Could you return all of the entries below exactly, minus the pictures?

[Records from a data collection]

◇ ◇ ◇ ◇

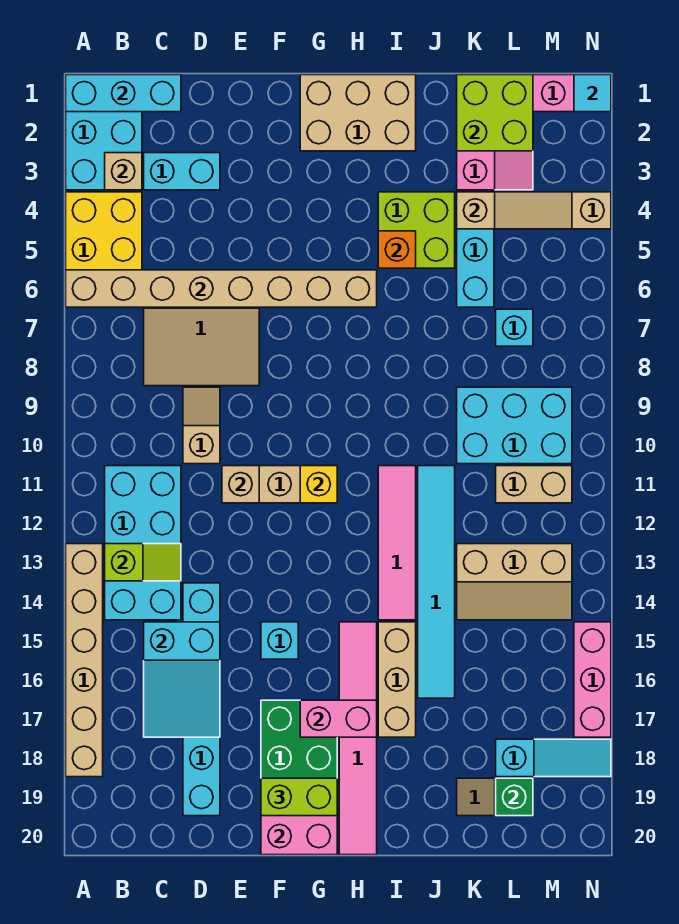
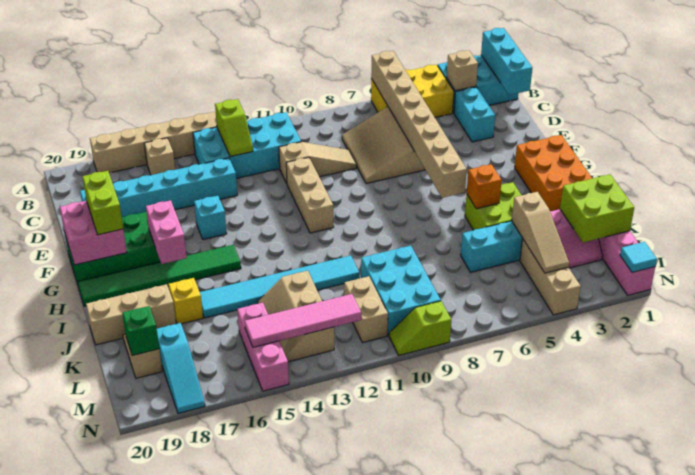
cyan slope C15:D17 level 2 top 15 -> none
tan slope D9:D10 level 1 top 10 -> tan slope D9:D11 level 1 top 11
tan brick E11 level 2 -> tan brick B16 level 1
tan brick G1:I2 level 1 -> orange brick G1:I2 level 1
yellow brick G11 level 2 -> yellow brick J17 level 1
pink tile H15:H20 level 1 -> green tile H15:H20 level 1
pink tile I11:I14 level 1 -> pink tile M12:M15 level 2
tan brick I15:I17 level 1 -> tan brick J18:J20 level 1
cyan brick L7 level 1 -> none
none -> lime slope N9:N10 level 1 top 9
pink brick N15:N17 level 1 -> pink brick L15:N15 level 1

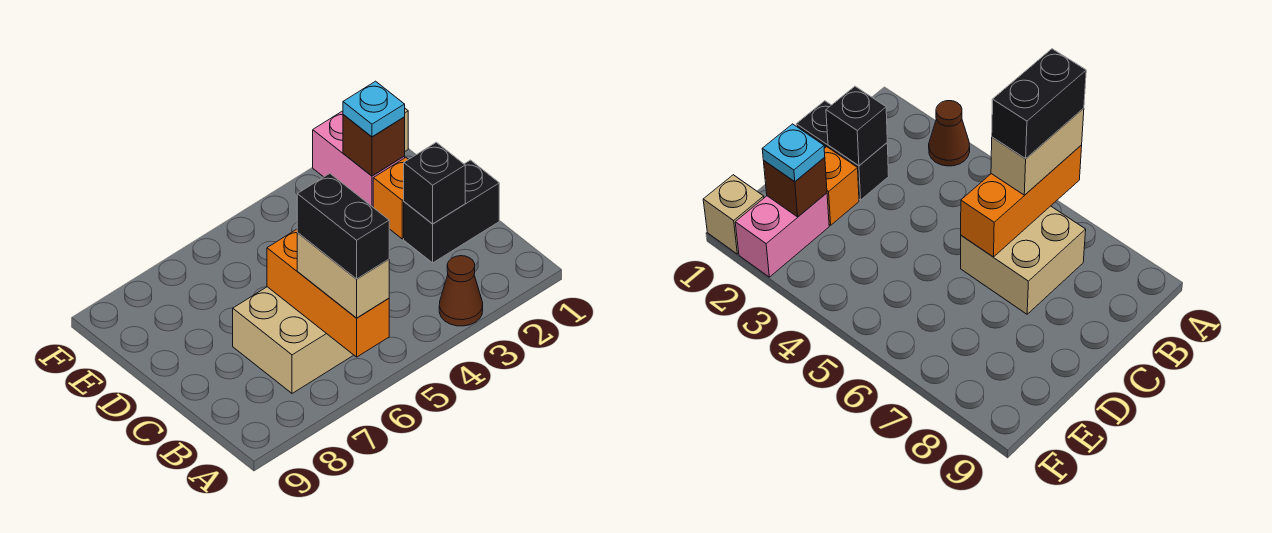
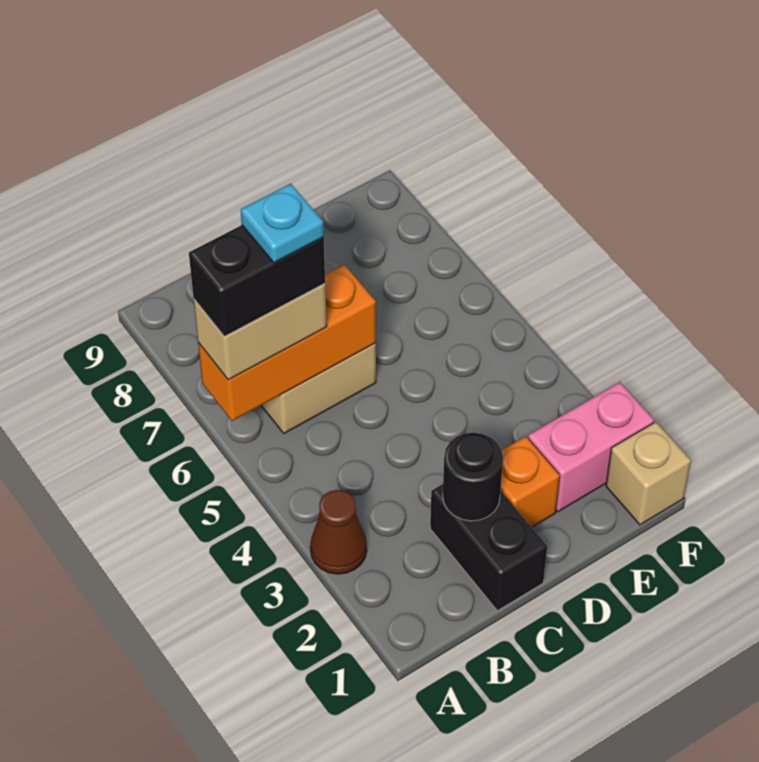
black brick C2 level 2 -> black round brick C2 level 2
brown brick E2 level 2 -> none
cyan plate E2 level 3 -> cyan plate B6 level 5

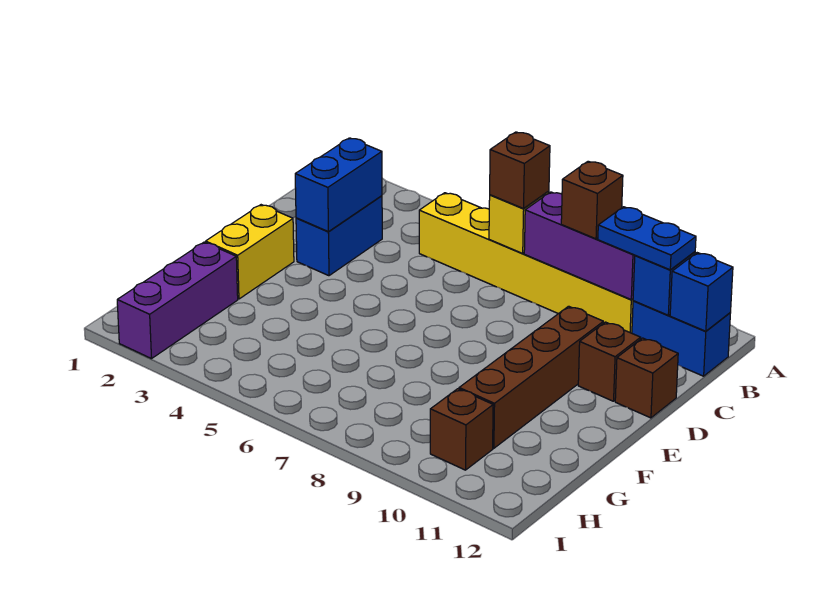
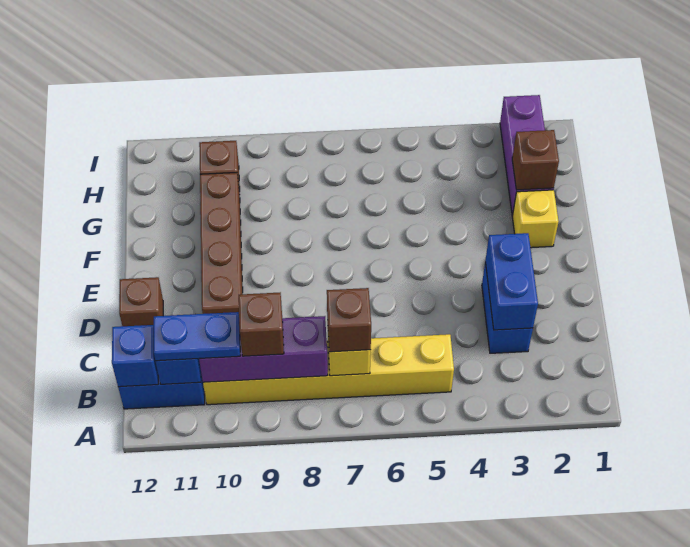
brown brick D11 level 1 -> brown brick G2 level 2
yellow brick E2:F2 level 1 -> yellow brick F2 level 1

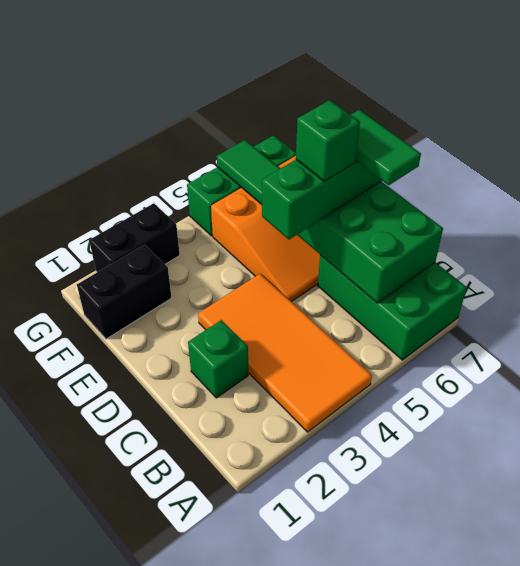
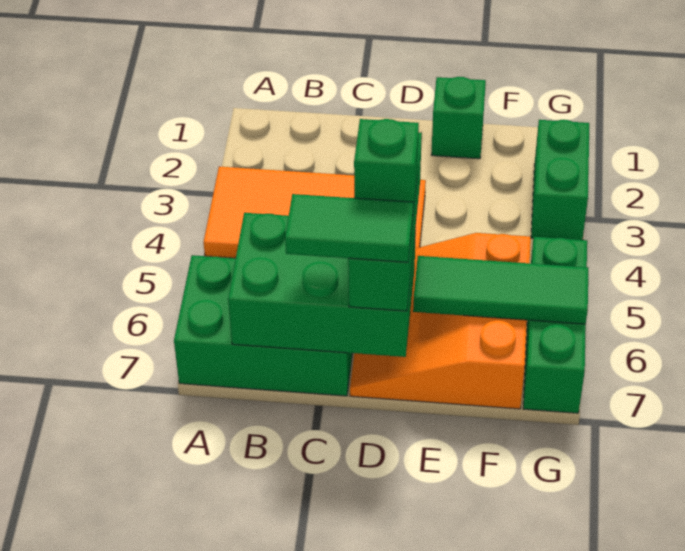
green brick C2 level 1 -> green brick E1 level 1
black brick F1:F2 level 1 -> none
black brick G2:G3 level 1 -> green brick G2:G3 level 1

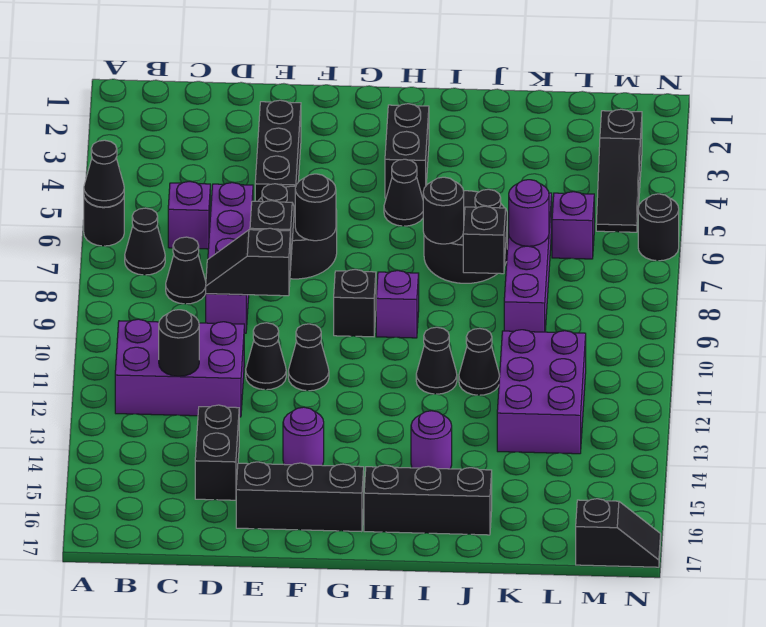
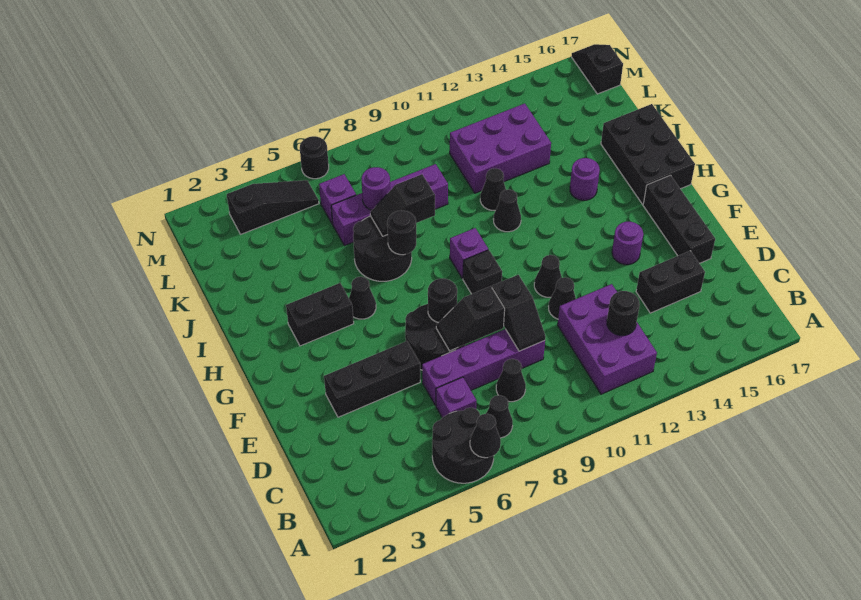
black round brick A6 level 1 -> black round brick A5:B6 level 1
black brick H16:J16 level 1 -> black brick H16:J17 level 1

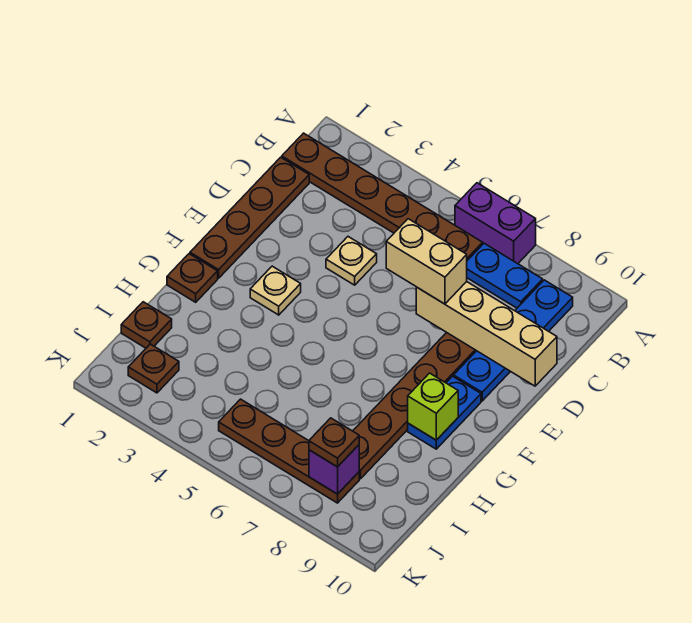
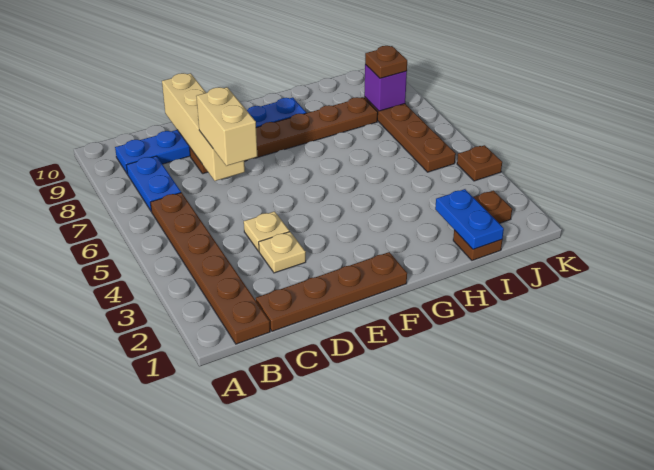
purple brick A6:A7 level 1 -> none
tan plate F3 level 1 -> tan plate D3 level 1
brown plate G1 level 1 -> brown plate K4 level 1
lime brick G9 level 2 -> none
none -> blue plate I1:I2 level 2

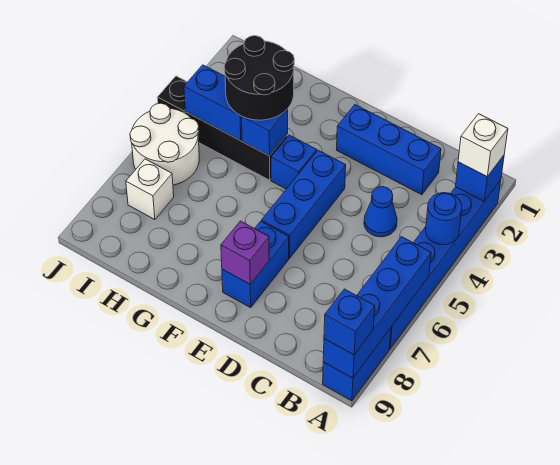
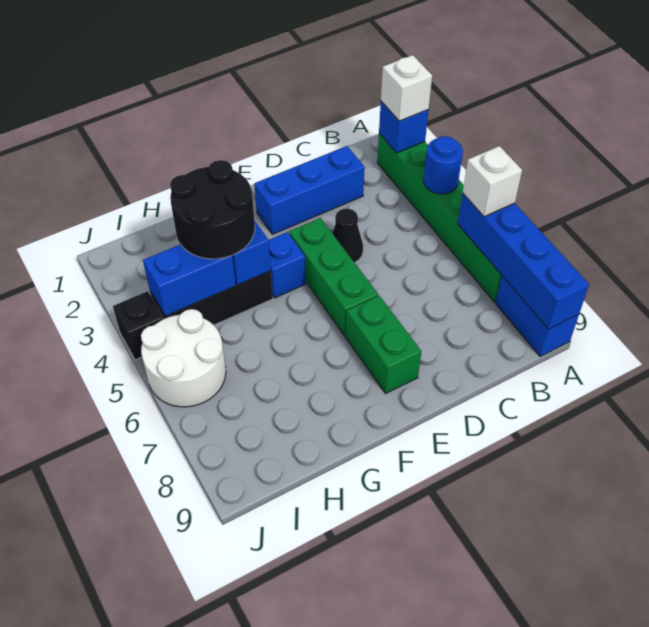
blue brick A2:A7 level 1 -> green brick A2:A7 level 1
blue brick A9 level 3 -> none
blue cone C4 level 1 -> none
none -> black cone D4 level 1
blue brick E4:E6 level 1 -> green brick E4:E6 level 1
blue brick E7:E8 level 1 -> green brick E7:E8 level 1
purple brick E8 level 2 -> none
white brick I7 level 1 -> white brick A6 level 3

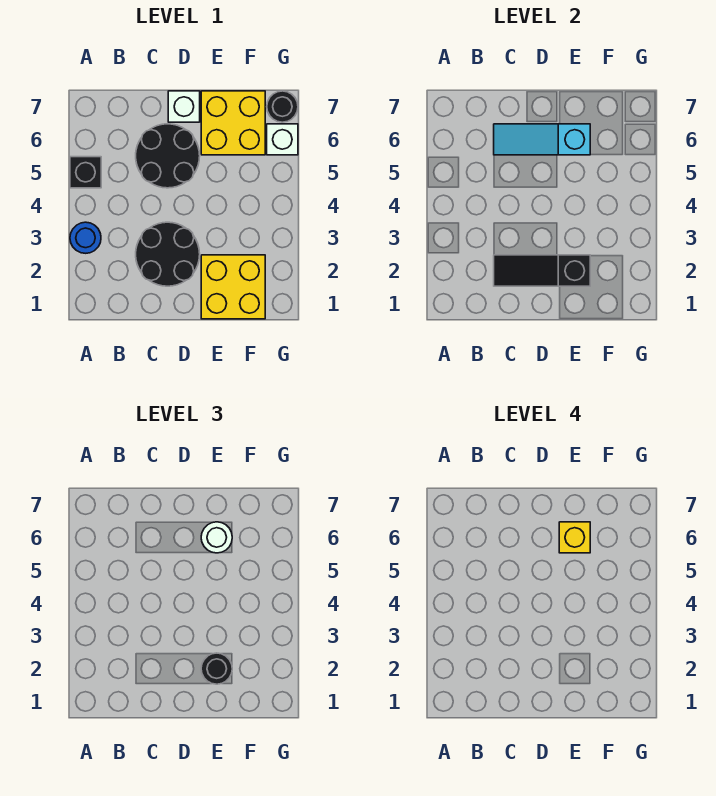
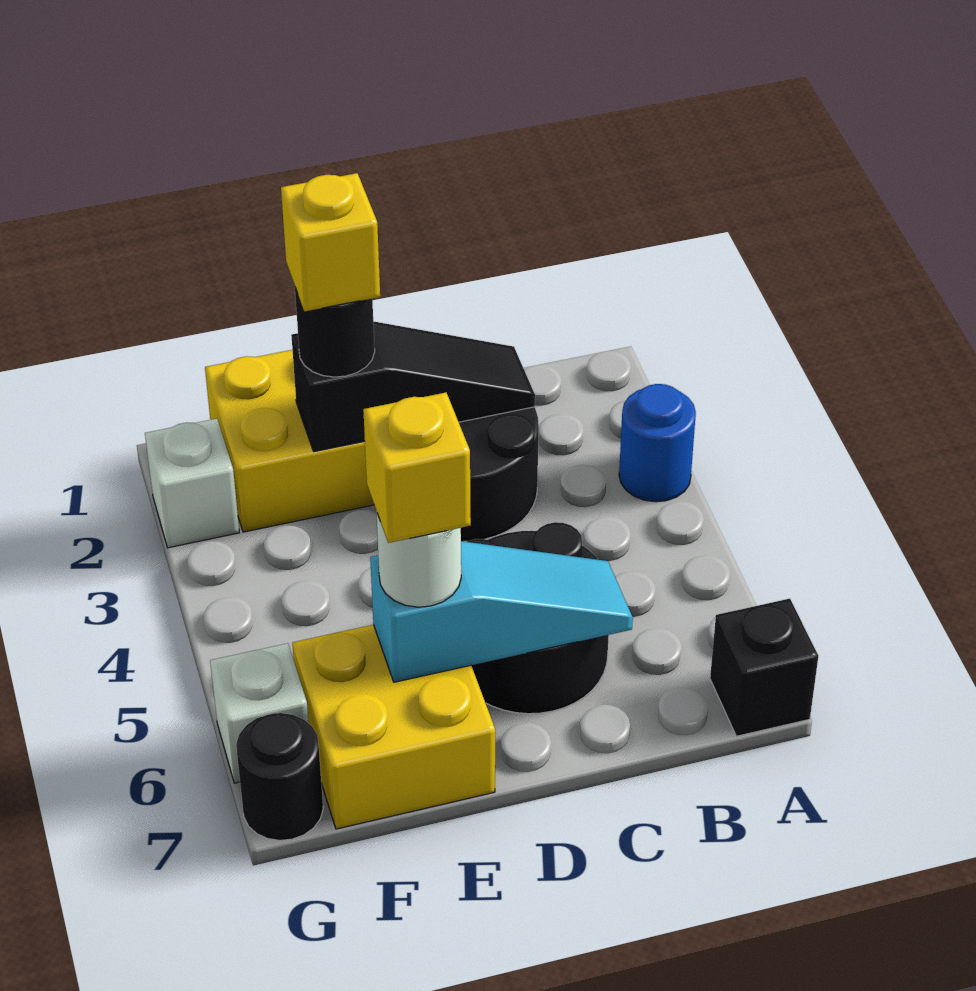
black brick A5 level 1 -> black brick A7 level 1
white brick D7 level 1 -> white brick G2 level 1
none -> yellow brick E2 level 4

◇ ◇ ◇ ◇

Written solution:
cyan slope C15:D17 level 2 top 15 -> none
tan slope D9:D10 level 1 top 10 -> tan slope D9:D11 level 1 top 11
tan brick E11 level 2 -> tan brick B16 level 1
tan brick G1:I2 level 1 -> orange brick G1:I2 level 1
yellow brick G11 level 2 -> yellow brick J17 level 1
pink tile H15:H20 level 1 -> green tile H15:H20 level 1
pink tile I11:I14 level 1 -> pink tile M12:M15 level 2
tan brick I15:I17 level 1 -> tan brick J18:J20 level 1
cyan brick L7 level 1 -> none
none -> lime slope N9:N10 level 1 top 9
pink brick N15:N17 level 1 -> pink brick L15:N15 level 1

black brick C2 level 2 -> black round brick C2 level 2
brown brick E2 level 2 -> none
cyan plate E2 level 3 -> cyan plate B6 level 5

brown brick D11 level 1 -> brown brick G2 level 2
yellow brick E2:F2 level 1 -> yellow brick F2 level 1

green brick C2 level 1 -> green brick E1 level 1
black brick F1:F2 level 1 -> none
black brick G2:G3 level 1 -> green brick G2:G3 level 1

black round brick A6 level 1 -> black round brick A5:B6 level 1
black brick H16:J16 level 1 -> black brick H16:J17 level 1

purple brick A6:A7 level 1 -> none
tan plate F3 level 1 -> tan plate D3 level 1
brown plate G1 level 1 -> brown plate K4 level 1
lime brick G9 level 2 -> none
none -> blue plate I1:I2 level 2

blue brick A2:A7 level 1 -> green brick A2:A7 level 1
blue brick A9 level 3 -> none
blue cone C4 level 1 -> none
none -> black cone D4 level 1
blue brick E4:E6 level 1 -> green brick E4:E6 level 1
blue brick E7:E8 level 1 -> green brick E7:E8 level 1
purple brick E8 level 2 -> none
white brick I7 level 1 -> white brick A6 level 3

black brick A5 level 1 -> black brick A7 level 1
white brick D7 level 1 -> white brick G2 level 1
none -> yellow brick E2 level 4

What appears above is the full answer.